TASK DIRECTIONS = Restate word for word the lines below that run from the one holding "black cross: (100, 99)" through the one holding "gray circle: (458, 259) -> (149, 67), moved", inclusive. Pictures don't belong in the copy.

"""

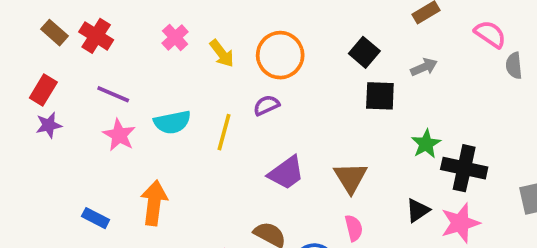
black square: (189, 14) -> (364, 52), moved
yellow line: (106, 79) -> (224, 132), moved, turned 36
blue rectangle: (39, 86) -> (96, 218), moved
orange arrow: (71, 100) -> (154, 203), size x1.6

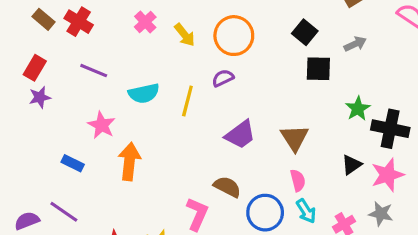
pink star: (119, 135) -> (102, 125), moved
blue rectangle: (96, 218) -> (73, 163), moved

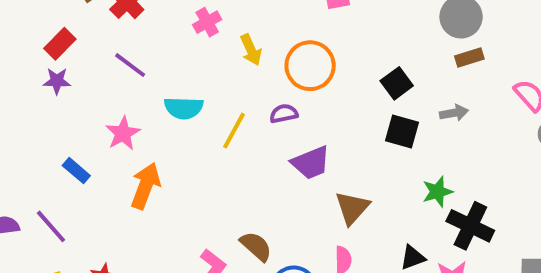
purple trapezoid: (240, 135) -> (311, 163), moved

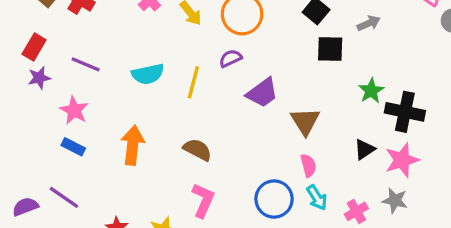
purple line: (130, 65) -> (86, 64), moved
pink star: (123, 133) -> (74, 110), moved
brown semicircle: (256, 246) -> (197, 150), moved

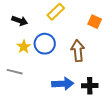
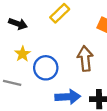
blue circle: (45, 44) -> (46, 68), moved

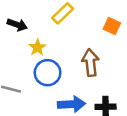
yellow star: (23, 54) -> (37, 47), moved

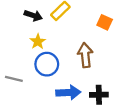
black arrow: (17, 25) -> (33, 15), moved

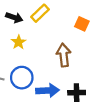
blue circle: (47, 64) -> (22, 78), moved

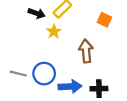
yellow star: (19, 42) -> (54, 32), moved

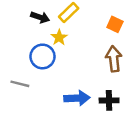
brown arrow: (86, 51) -> (114, 59), moved
blue circle: (44, 74) -> (42, 56), moved

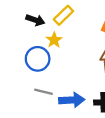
gray line: (20, 84) -> (43, 92), moved

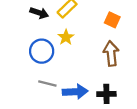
yellow star: (54, 40) -> (66, 37), moved

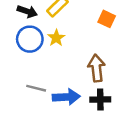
blue circle: (42, 51) -> (30, 39), moved
brown arrow: (111, 53) -> (96, 68), moved

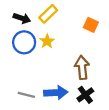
gray line: (36, 88) -> (26, 95), moved
black cross: (100, 99) -> (85, 95), turned -35

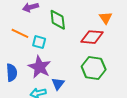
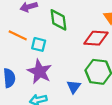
blue triangle: (58, 84) -> (74, 87), moved

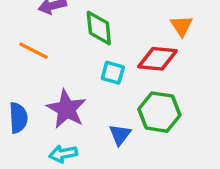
cyan square: (39, 44) -> (113, 73), moved

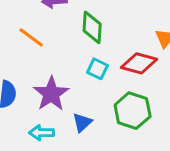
blue triangle: (120, 135) -> (82, 122), moved

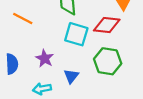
cyan square: (98, 69) -> (76, 34), size x1.5
purple star: (51, 94) -> (45, 58), size x0.7

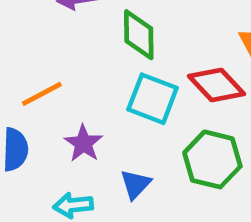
orange line: (23, 19) -> (42, 94), moved, turned -60
red diamond: (107, 25) -> (217, 85), turned 36

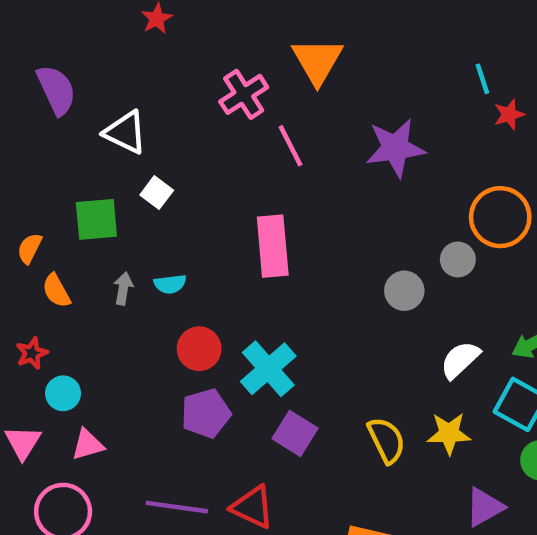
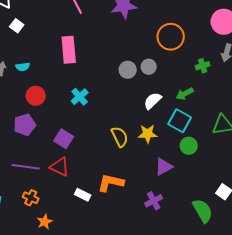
gray circle: (458, 259) -> (149, 67), moved
cyan cross: (268, 369) -> (80, 97), moved, size x0.7
purple pentagon: (206, 413) -> (25, 125), moved
purple square: (295, 433) -> (64, 139), moved

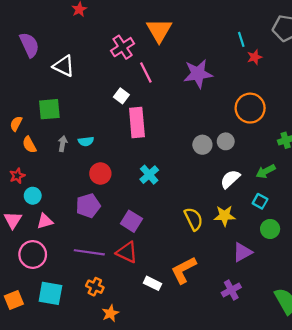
white square: (17, 26) -> (121, 96), moved
cyan square: (180, 121) -> (260, 201), size x0.6
orange L-shape: (111, 183) -> (184, 270), turned -40

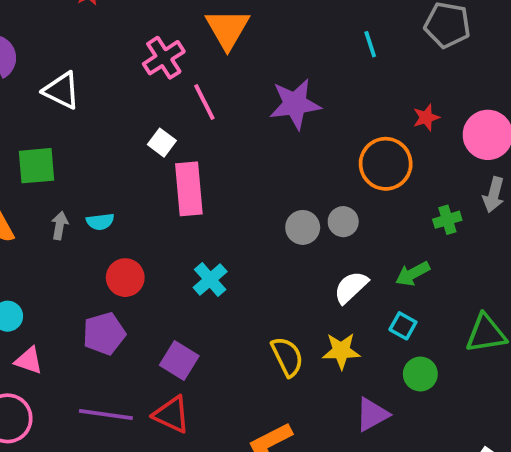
red star: (255, 57) -> (426, 117), moved
pink triangle: (45, 221) -> (29, 361), turned 35

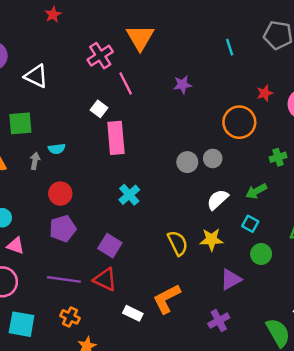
purple star: (295, 104) -> (182, 85), size x0.6
cyan semicircle: (100, 222) -> (57, 149), moved
red circle: (125, 278) -> (60, 194), moved

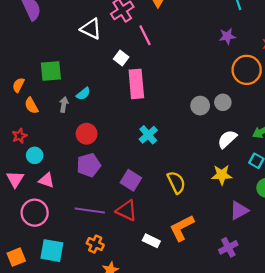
white triangle: (36, 76) -> (91, 29), moved
purple star: (182, 85) -> (227, 36), moved
cyan semicircle: (57, 149) -> (83, 94), turned -32
yellow semicircle: (178, 243) -> (176, 182), moved

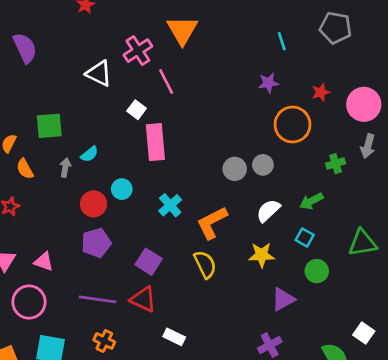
cyan circle: (35, 155) -> (122, 189), moved
orange L-shape: (182, 228) -> (212, 223), moved

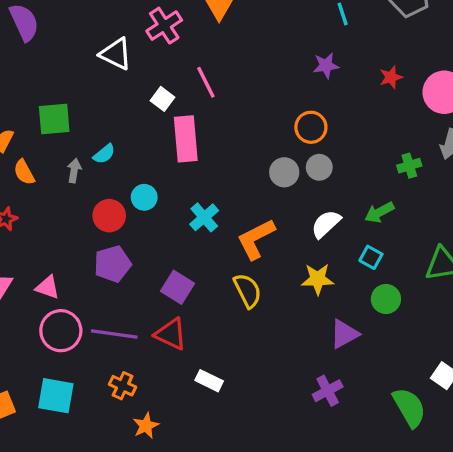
pink line: (166, 81) -> (206, 82), moved
orange circle: (293, 125) -> (311, 127), moved, size x0.7
pink circle: (29, 302) -> (61, 331), moved

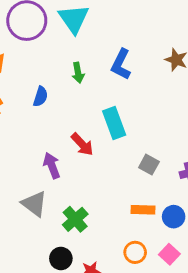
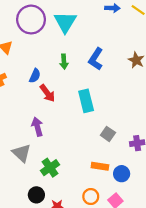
red arrow: (82, 144) -> (47, 93), moved

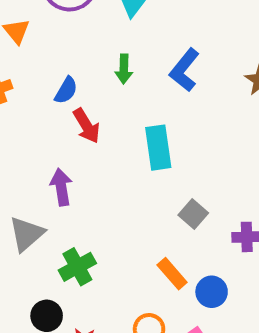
gray triangle: (22, 153) -> (26, 234), turned 30
orange rectangle: (100, 166) -> (172, 274), turned 35

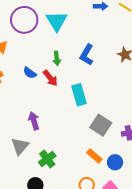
blue semicircle: (66, 90) -> (30, 73), turned 104
red arrow: (87, 126) -> (50, 78), moved
gray square: (193, 214) -> (101, 125), size x1.5

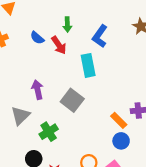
blue L-shape: (87, 55) -> (100, 36), moved
gray square: (101, 125) -> (72, 100), moved
orange rectangle: (94, 156) -> (119, 120), moved

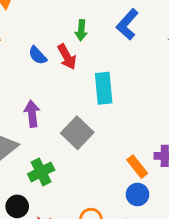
blue L-shape: (100, 36) -> (127, 24), moved
blue semicircle: (37, 38) -> (38, 55), moved

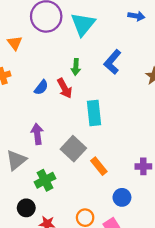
blue semicircle: (38, 55) -> (41, 87), turned -98
orange rectangle: (137, 167) -> (99, 166), moved

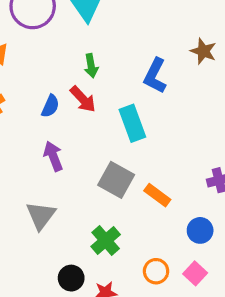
blue L-shape: (112, 62) -> (155, 76), moved
purple arrow: (37, 134) -> (53, 156), moved
green cross: (45, 180) -> (106, 241), moved

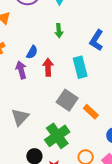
red arrow: (83, 99) -> (48, 67), moved, turned -144
purple arrow: (53, 156) -> (21, 70), moved
green cross: (106, 241) -> (57, 136), size x1.4

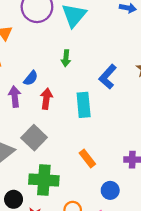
gray square: (67, 100) -> (34, 138), moved
green cross: (57, 136) -> (44, 180), turned 30

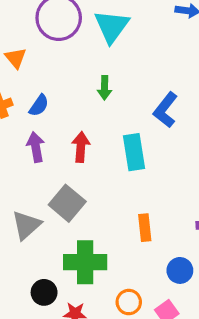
blue semicircle: (31, 78) -> (39, 105), moved
orange rectangle: (87, 158) -> (145, 228), turned 36

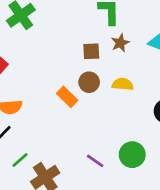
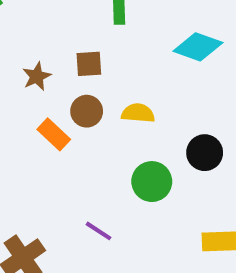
brown star: (120, 43) -> (37, 76), moved
green circle: (132, 155) -> (152, 182), moved

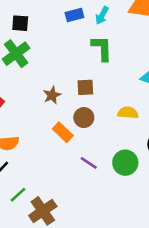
yellow semicircle: (138, 113) -> (128, 113), moved
purple line: (99, 231) -> (89, 163), moved

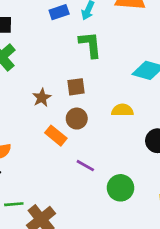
green circle: (125, 163) -> (120, 188), moved
green line: (18, 195) -> (14, 204), turned 42

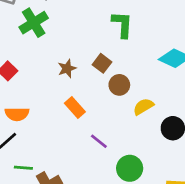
brown square: (76, 87) -> (102, 63), turned 36
yellow semicircle: (122, 110) -> (143, 107), moved, turned -40
brown circle: (77, 119) -> (119, 85), moved

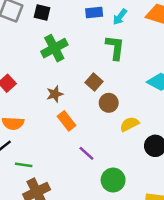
green cross: (34, 23) -> (54, 48), moved
brown star: (67, 69) -> (55, 94), moved
green line: (23, 168) -> (24, 165), moved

"""

SOLUTION FOR THIS EXERCISE =
black cross: (100, 99) -> (85, 95), turned -35

blue triangle: (58, 84) -> (74, 87), moved

cyan square: (39, 44) -> (113, 73), moved

blue triangle: (120, 135) -> (82, 122), moved

cyan square: (98, 69) -> (76, 34), size x1.5
purple star: (51, 94) -> (45, 58), size x0.7

orange line: (23, 19) -> (42, 94), moved, turned -60
red diamond: (107, 25) -> (217, 85), turned 36

gray circle: (458, 259) -> (149, 67), moved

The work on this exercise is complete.